Source material section start

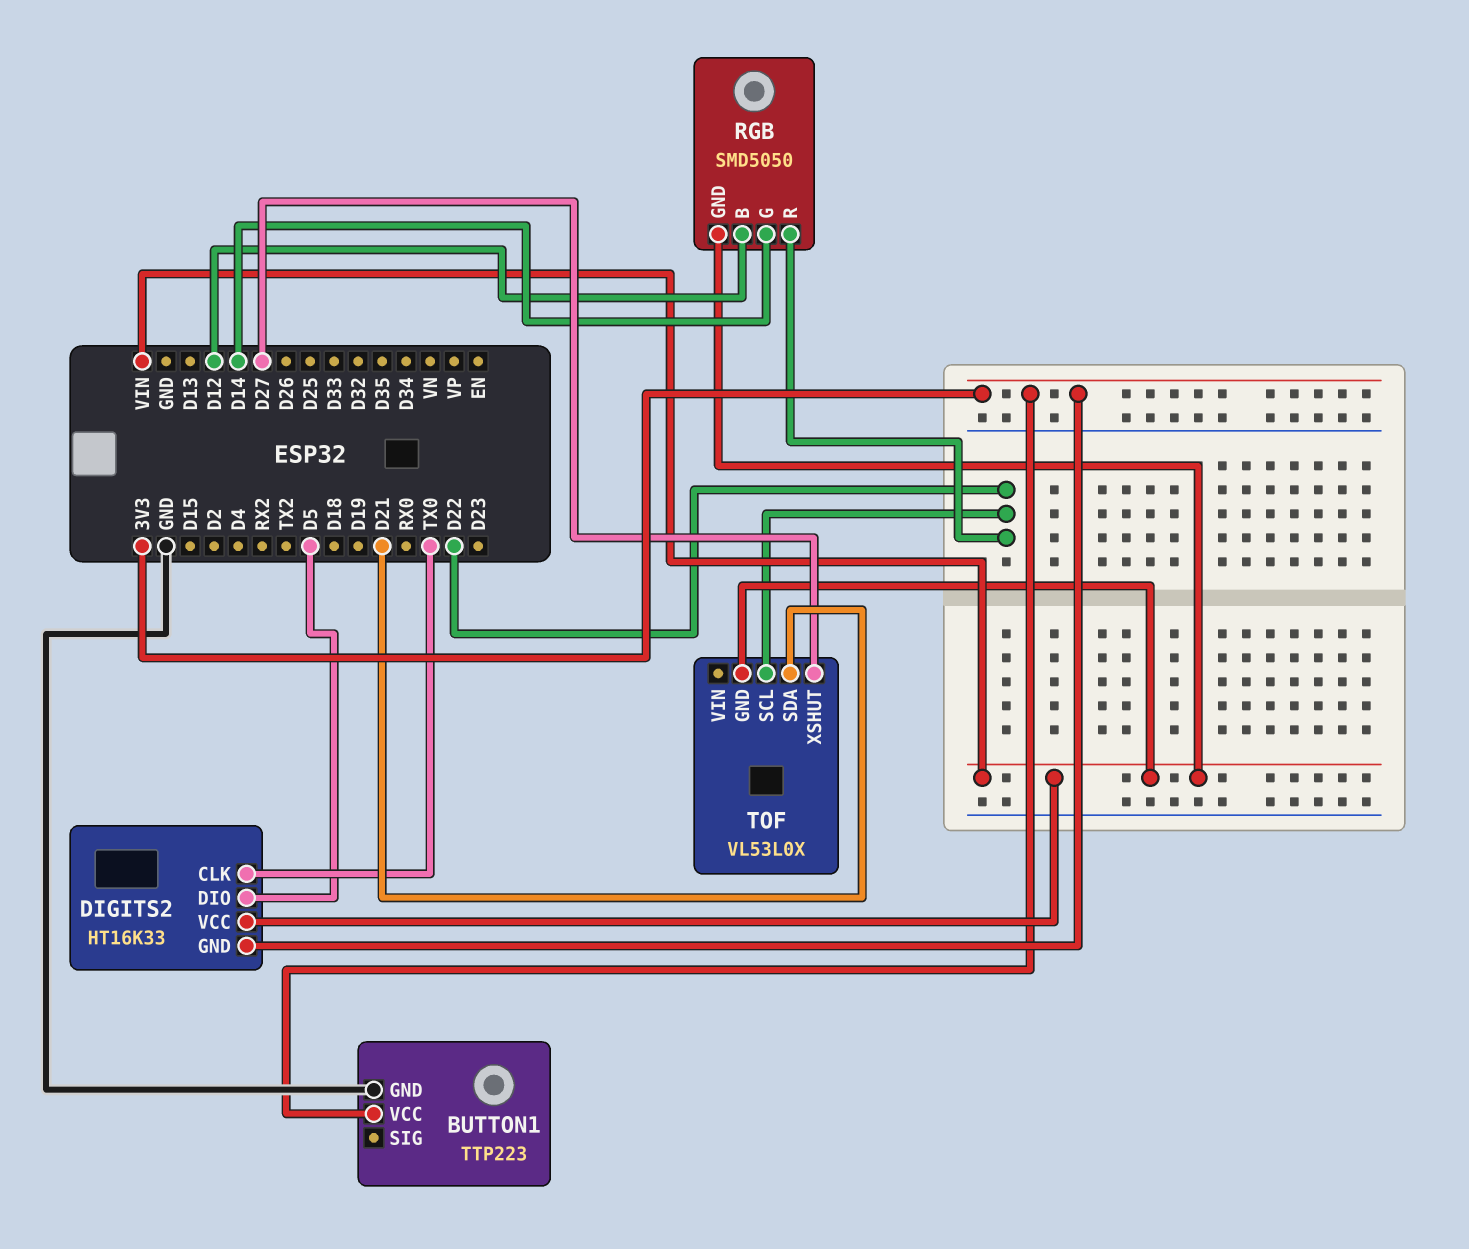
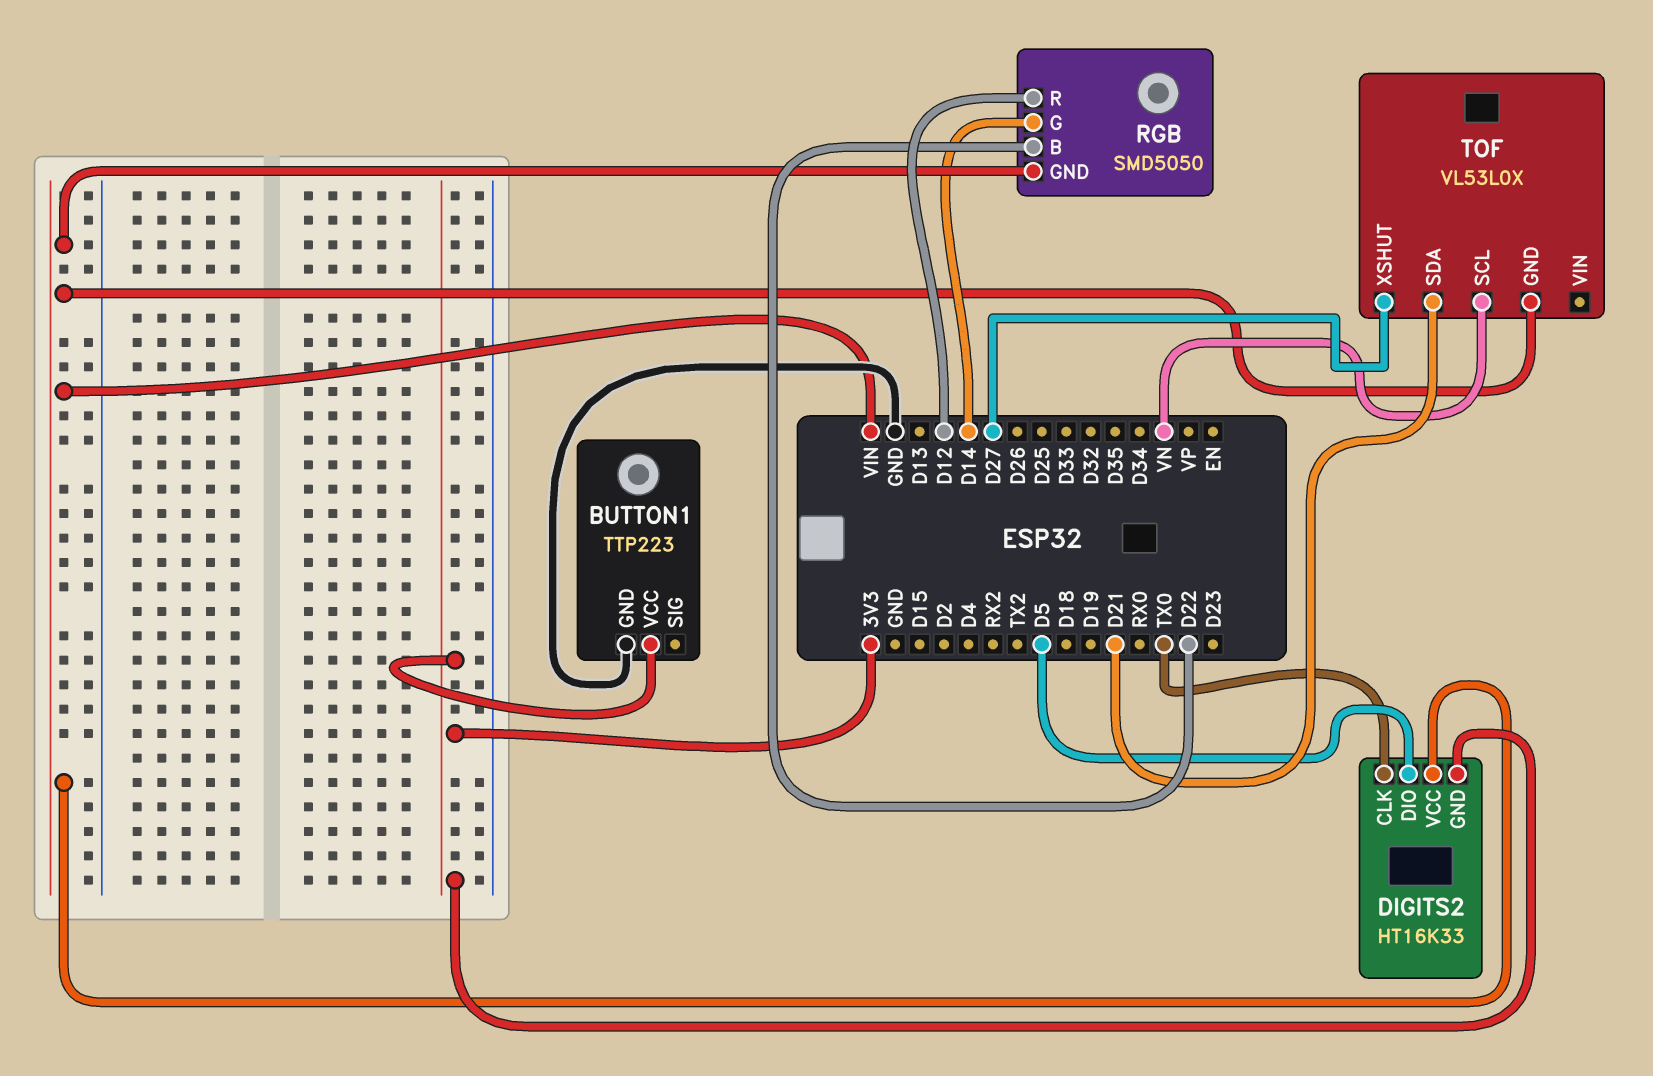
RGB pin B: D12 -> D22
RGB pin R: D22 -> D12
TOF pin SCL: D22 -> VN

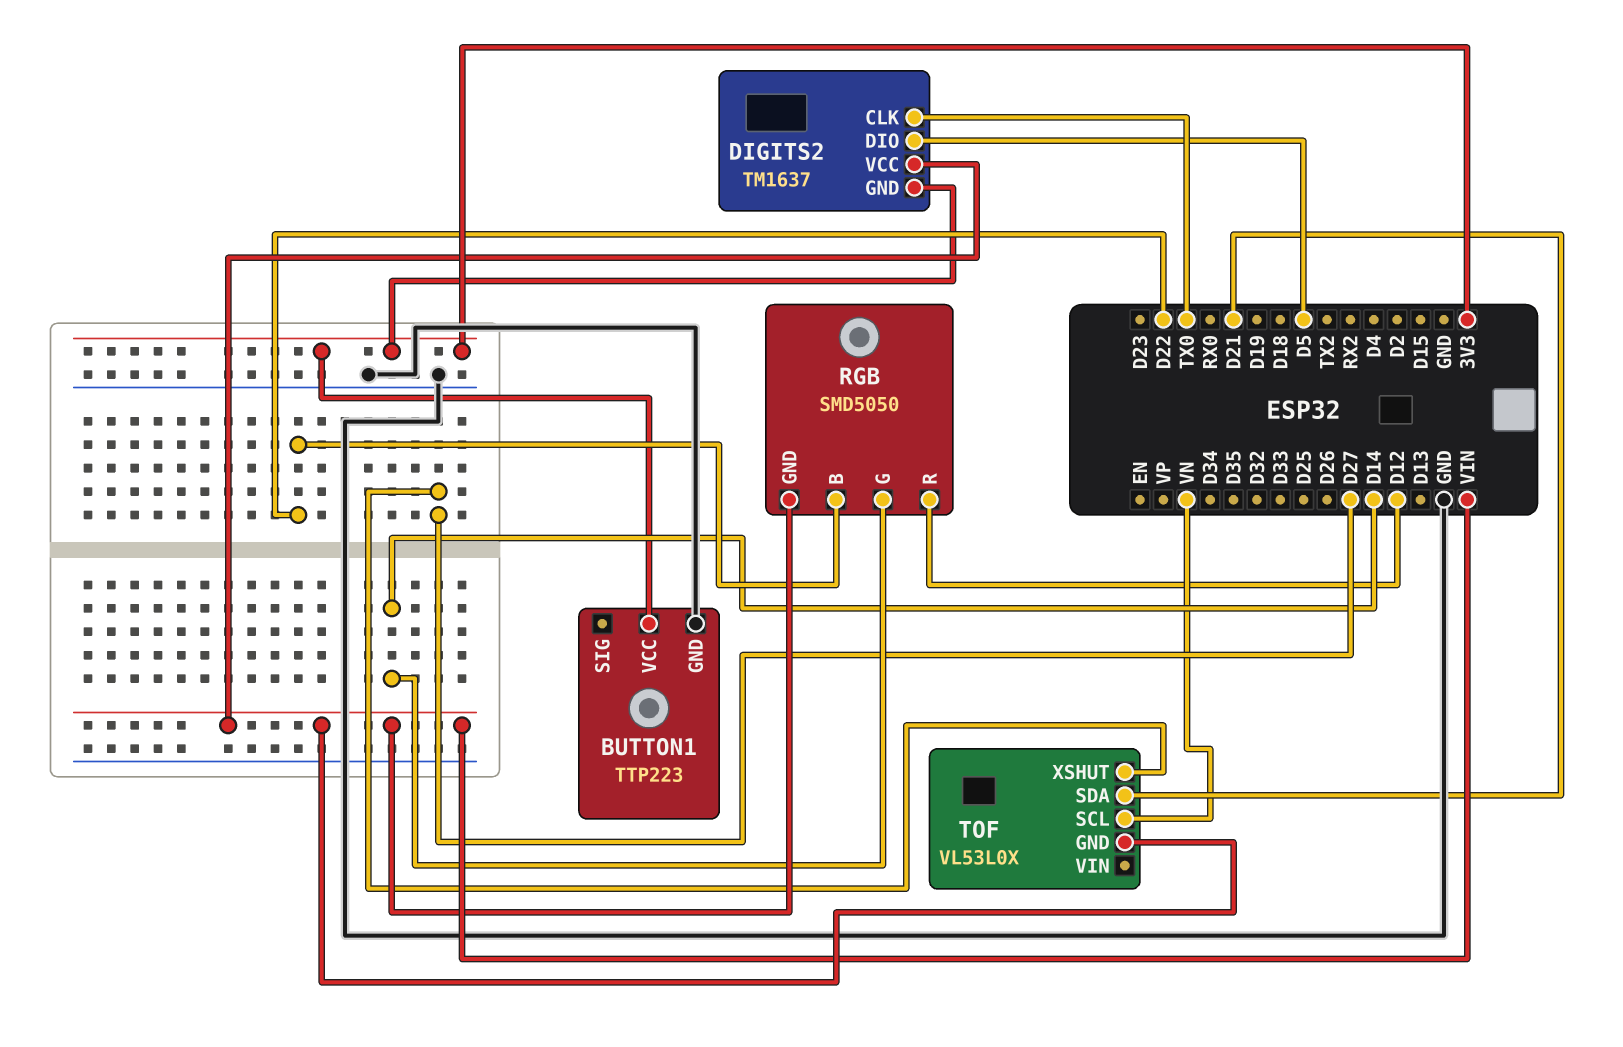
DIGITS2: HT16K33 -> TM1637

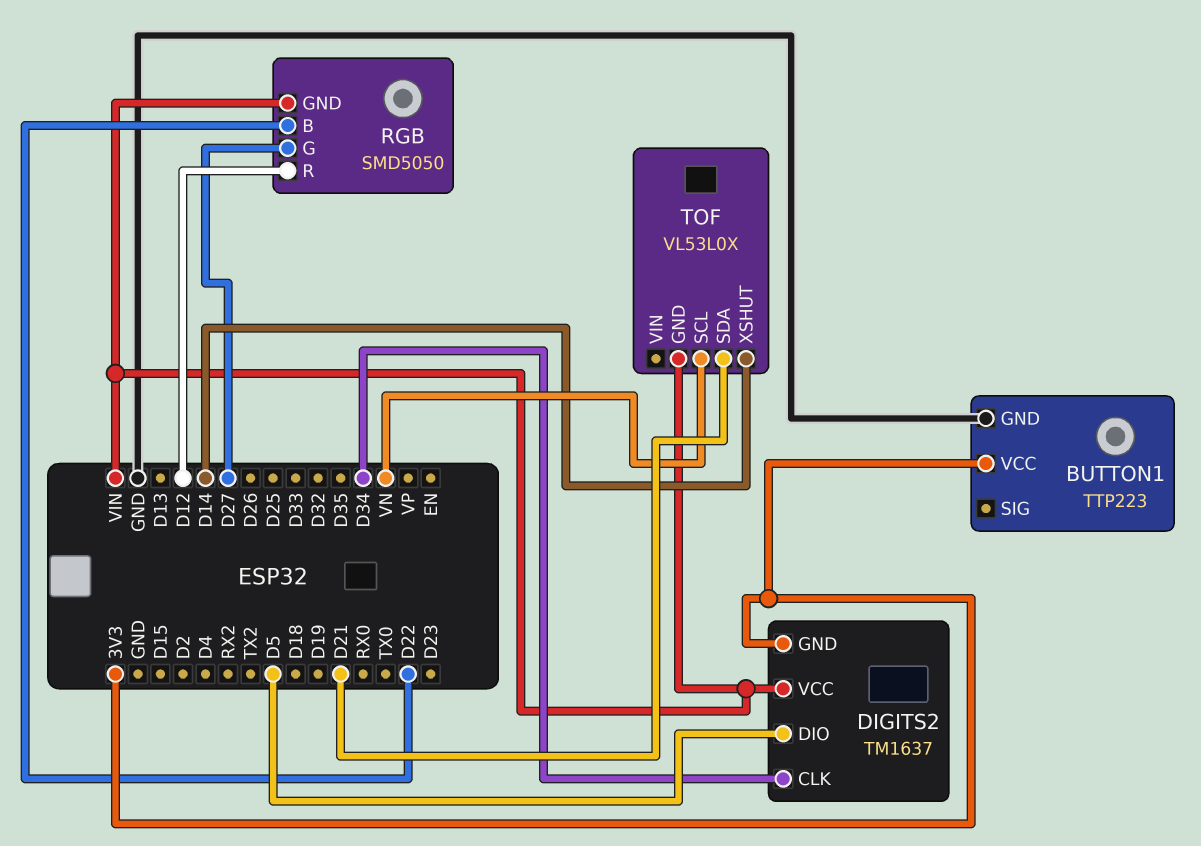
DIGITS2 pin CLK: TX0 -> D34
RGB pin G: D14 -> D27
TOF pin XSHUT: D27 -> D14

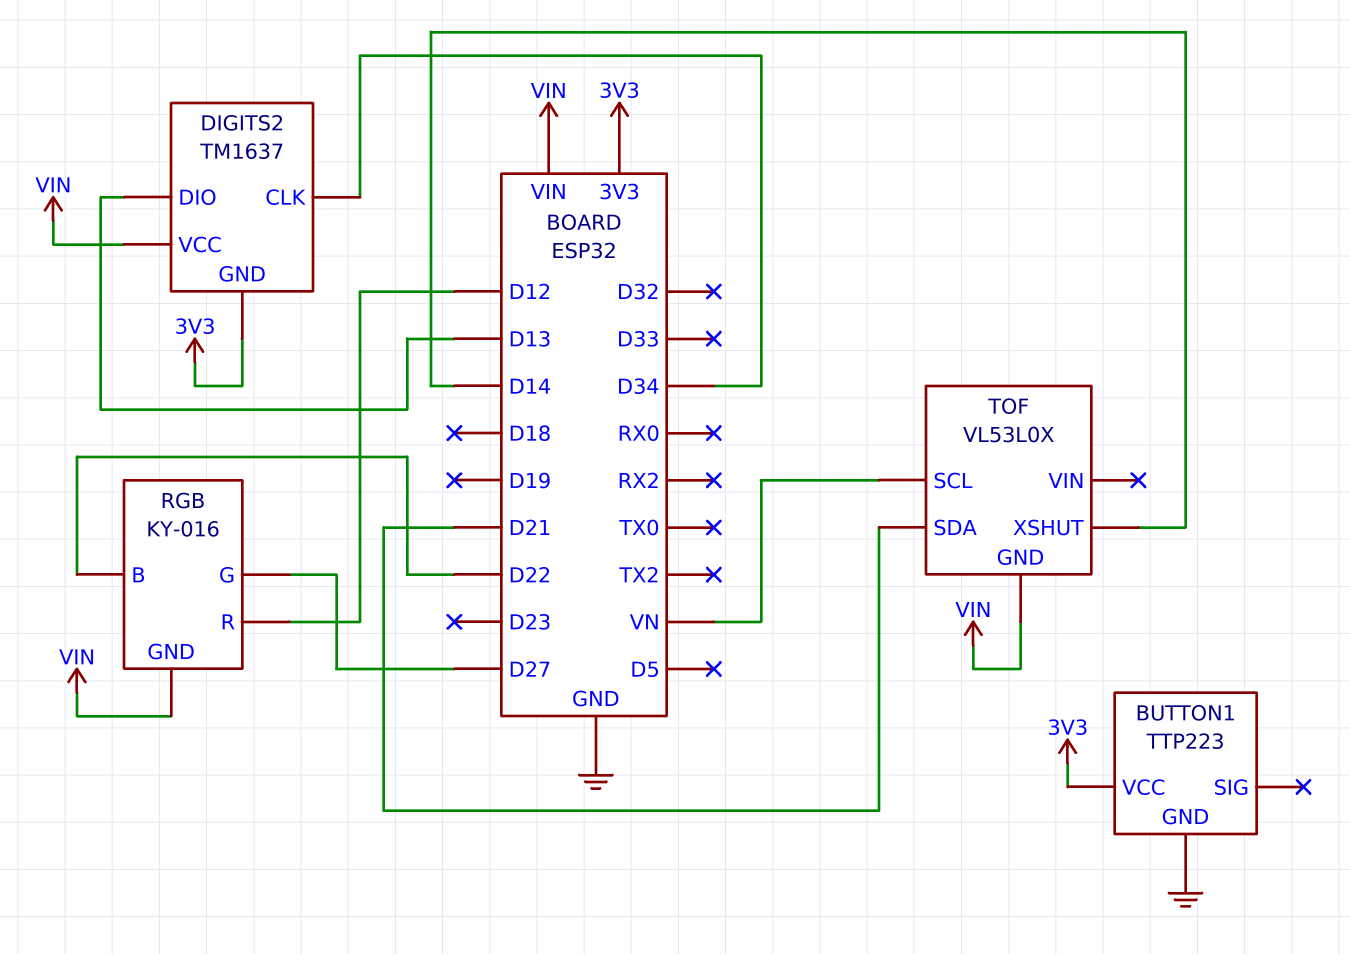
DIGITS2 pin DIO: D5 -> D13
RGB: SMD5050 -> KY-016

Source material section end

■ What is being asked ■
Drop the pictures and set down the data above exactly.

■ Task result ■
RGB pin B: D12 -> D22
RGB pin R: D22 -> D12
TOF pin SCL: D22 -> VN

DIGITS2: HT16K33 -> TM1637

DIGITS2 pin CLK: TX0 -> D34
RGB pin G: D14 -> D27
TOF pin XSHUT: D27 -> D14

DIGITS2 pin DIO: D5 -> D13
RGB: SMD5050 -> KY-016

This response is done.